----- Data extracts

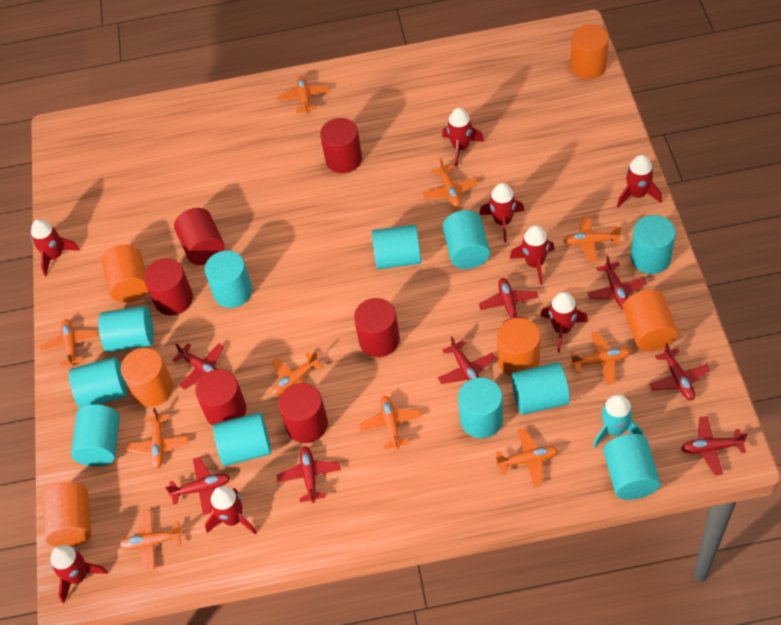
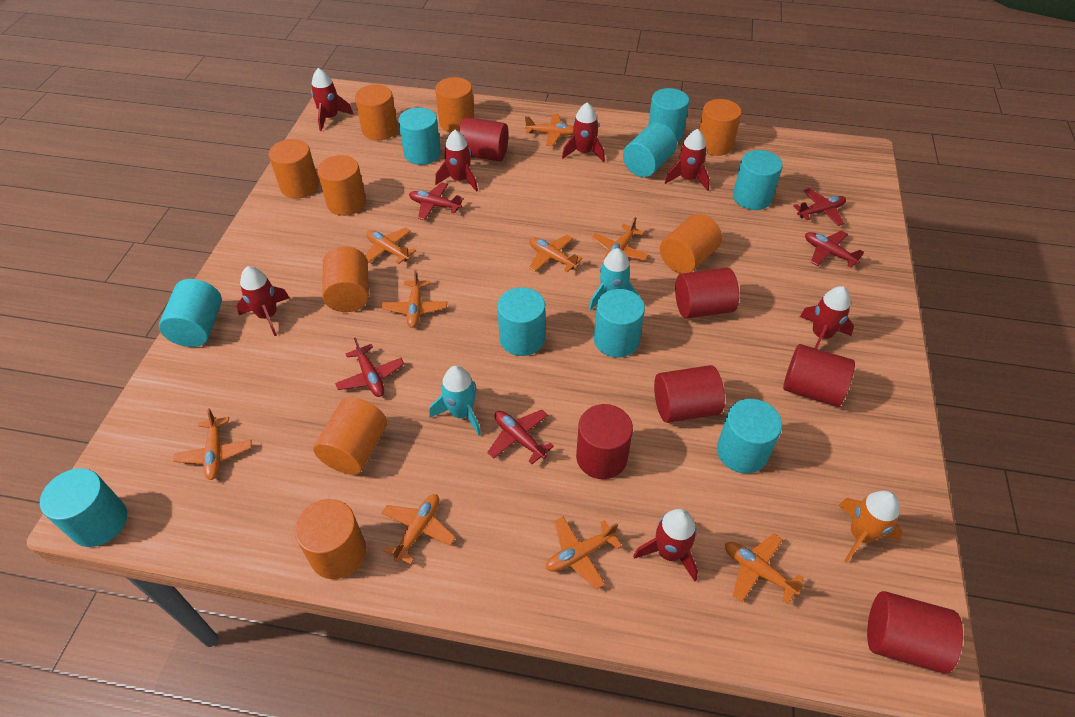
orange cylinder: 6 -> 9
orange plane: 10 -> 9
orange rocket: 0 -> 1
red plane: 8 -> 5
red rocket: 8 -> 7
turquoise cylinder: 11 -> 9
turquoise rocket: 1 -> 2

----------

Assignment | Pull out each line of the entries that contains "cylinder".

The answer |
orange cylinder: 6 -> 9
turquoise cylinder: 11 -> 9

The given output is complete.